Recorded data:
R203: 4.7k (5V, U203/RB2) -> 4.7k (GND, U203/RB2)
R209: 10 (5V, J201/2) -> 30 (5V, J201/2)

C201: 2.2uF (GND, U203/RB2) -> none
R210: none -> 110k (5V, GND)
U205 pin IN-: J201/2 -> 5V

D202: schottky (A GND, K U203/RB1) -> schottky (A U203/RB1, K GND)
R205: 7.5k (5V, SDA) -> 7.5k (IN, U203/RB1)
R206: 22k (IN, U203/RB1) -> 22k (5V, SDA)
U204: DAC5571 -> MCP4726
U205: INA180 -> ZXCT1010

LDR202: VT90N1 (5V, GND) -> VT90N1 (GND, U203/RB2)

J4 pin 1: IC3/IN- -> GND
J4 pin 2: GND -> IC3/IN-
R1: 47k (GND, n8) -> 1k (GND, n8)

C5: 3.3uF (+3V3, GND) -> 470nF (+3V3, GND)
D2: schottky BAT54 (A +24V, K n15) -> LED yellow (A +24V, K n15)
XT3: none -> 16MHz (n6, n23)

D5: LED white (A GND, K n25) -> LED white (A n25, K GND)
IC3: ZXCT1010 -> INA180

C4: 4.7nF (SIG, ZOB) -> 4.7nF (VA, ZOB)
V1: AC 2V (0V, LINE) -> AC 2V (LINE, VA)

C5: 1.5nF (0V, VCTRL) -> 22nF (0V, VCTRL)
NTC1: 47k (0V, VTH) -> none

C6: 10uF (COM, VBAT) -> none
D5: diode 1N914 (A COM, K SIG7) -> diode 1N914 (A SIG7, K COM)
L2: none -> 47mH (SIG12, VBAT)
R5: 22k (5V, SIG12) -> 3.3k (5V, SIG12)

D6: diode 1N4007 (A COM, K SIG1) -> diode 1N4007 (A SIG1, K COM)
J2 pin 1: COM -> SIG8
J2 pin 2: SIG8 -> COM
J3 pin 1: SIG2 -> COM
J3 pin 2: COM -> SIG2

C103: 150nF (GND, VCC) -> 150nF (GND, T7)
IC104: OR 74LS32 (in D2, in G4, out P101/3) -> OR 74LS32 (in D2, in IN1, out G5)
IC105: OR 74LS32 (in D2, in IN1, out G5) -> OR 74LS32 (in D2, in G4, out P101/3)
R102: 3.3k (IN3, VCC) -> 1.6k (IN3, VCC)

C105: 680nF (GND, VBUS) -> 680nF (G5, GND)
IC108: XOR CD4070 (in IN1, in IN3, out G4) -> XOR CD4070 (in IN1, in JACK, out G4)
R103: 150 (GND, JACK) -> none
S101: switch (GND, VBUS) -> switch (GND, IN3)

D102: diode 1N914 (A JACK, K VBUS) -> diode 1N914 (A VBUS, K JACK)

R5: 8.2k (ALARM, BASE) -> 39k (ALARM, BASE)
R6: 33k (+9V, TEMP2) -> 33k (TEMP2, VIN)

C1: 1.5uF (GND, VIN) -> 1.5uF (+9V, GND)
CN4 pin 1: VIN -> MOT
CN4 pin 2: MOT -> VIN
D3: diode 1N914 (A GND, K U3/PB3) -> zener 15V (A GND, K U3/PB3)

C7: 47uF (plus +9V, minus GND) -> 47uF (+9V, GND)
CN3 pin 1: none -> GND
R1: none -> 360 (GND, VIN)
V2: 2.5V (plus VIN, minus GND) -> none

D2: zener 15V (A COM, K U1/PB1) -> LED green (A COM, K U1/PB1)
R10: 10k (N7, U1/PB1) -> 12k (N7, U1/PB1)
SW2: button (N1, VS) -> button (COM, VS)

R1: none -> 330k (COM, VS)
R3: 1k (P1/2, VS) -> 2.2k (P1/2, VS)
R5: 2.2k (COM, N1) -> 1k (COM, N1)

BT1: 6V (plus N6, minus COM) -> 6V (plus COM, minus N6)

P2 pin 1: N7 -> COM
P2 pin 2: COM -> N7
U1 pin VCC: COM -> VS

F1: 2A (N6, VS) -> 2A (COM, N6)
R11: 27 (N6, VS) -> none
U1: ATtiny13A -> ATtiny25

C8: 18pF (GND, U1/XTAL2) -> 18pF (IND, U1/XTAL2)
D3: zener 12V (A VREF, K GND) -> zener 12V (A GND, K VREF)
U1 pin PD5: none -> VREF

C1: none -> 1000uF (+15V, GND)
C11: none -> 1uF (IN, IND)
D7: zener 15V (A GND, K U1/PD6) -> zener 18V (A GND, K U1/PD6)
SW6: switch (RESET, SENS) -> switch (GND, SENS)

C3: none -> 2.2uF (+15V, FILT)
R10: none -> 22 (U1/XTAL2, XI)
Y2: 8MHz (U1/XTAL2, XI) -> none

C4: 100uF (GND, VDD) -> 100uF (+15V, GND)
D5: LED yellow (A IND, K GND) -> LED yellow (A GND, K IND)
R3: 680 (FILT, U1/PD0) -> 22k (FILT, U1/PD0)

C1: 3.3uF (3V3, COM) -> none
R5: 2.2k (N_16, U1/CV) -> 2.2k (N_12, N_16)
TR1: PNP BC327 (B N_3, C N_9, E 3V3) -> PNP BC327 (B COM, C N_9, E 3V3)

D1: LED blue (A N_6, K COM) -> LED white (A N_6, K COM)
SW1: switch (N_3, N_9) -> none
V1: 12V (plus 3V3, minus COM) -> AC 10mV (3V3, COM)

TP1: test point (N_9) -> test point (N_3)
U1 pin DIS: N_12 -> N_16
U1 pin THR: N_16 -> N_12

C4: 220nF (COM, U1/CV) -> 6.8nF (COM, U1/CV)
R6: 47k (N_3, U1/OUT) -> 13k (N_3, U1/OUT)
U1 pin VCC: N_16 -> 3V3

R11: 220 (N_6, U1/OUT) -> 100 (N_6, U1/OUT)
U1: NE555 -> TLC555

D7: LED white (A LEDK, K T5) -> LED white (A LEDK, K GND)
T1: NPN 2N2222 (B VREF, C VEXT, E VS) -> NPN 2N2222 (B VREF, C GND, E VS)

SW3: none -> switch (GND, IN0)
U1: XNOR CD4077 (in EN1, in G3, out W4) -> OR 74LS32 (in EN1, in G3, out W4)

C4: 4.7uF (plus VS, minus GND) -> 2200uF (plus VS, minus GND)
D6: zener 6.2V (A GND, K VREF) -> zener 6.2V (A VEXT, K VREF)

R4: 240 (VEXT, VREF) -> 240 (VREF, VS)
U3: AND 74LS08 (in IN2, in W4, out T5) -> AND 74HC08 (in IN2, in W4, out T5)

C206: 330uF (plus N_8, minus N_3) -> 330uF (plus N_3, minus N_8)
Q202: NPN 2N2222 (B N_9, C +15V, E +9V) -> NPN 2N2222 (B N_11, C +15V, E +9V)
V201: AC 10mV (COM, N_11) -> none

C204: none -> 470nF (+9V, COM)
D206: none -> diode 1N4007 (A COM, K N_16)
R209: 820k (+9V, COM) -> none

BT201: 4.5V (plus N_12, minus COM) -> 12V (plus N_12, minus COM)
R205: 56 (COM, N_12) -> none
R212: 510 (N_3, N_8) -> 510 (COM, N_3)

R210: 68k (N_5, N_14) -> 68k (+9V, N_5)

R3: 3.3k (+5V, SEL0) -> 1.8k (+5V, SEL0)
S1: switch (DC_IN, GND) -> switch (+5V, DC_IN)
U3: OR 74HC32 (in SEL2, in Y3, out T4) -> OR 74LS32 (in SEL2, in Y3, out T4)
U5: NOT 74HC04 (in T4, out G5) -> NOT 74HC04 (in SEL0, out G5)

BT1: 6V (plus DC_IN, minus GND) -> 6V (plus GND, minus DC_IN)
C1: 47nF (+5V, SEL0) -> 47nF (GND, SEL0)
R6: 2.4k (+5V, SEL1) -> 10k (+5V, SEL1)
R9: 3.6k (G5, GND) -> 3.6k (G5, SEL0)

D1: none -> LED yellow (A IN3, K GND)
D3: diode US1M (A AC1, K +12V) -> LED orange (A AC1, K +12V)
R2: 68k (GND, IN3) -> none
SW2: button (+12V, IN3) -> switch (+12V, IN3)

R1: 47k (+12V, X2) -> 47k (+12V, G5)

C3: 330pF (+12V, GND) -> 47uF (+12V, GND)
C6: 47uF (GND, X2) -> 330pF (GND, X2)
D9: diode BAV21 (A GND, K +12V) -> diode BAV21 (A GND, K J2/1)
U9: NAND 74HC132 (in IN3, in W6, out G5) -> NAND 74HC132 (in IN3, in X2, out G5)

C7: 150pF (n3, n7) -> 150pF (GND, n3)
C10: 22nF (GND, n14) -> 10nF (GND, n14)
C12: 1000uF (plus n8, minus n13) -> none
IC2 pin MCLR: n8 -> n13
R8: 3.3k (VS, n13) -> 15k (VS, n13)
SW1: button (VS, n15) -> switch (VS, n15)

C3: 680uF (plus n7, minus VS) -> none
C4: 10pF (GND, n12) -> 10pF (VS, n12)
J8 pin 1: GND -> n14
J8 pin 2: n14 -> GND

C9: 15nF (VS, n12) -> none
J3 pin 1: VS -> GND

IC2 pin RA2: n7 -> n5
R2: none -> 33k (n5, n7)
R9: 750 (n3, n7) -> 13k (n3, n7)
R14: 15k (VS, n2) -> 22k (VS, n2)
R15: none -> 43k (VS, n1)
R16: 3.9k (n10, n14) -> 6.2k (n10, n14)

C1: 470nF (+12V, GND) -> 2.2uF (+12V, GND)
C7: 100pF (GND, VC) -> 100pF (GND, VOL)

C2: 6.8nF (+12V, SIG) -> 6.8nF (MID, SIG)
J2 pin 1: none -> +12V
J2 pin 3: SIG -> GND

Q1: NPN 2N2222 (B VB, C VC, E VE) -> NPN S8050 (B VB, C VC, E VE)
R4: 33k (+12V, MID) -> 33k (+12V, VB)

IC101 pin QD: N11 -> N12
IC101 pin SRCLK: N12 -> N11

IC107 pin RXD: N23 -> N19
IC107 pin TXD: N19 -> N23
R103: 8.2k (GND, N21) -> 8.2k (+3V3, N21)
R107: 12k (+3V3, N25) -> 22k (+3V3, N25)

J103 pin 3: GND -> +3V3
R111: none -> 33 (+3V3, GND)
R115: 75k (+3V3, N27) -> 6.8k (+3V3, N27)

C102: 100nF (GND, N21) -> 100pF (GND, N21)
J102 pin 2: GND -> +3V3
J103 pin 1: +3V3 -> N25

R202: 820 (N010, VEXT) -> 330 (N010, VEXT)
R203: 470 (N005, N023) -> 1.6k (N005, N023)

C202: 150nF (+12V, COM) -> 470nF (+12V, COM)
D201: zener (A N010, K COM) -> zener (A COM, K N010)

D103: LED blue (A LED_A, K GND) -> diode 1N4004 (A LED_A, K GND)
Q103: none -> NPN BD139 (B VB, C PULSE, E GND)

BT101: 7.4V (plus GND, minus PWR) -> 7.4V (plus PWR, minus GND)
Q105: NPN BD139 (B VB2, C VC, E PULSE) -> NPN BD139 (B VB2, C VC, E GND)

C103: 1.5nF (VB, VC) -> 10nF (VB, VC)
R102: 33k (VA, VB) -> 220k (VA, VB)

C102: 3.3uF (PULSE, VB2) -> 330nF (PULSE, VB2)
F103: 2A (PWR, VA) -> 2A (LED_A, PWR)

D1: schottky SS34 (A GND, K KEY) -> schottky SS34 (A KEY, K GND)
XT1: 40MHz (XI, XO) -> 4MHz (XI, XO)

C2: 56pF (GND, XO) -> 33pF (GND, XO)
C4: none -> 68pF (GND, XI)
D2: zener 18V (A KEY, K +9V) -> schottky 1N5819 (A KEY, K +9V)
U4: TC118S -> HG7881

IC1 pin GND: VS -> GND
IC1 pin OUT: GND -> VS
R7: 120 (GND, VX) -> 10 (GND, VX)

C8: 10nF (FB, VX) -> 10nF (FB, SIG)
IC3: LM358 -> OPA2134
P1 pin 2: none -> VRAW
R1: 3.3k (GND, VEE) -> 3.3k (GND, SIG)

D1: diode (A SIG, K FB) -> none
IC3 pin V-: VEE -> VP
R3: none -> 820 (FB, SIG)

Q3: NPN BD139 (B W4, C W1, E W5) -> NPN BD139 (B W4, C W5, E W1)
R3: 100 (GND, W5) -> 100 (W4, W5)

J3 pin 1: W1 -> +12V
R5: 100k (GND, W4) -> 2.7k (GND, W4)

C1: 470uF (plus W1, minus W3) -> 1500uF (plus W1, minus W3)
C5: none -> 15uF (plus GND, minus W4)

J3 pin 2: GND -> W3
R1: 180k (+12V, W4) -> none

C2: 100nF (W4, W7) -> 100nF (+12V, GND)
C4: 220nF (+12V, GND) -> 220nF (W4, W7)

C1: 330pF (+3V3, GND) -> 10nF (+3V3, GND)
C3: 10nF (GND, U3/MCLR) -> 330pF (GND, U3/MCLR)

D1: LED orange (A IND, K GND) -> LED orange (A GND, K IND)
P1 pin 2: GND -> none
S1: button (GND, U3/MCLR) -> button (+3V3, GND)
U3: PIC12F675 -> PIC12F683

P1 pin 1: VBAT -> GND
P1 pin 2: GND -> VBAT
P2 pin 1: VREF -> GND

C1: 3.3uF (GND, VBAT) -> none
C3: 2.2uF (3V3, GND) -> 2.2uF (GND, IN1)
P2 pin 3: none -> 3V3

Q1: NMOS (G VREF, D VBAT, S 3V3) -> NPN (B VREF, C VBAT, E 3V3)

▶ _Instructions to follow_:
Only the lines above from the line containing "D3: zener 12V" through the line containing "SW6: switch (RESET, SENS)" should be retyped, exactly and with both ends included.

▶ _Solution below_:
D3: zener 12V (A VREF, K GND) -> zener 12V (A GND, K VREF)
U1 pin PD5: none -> VREF

C1: none -> 1000uF (+15V, GND)
C11: none -> 1uF (IN, IND)
D7: zener 15V (A GND, K U1/PD6) -> zener 18V (A GND, K U1/PD6)
SW6: switch (RESET, SENS) -> switch (GND, SENS)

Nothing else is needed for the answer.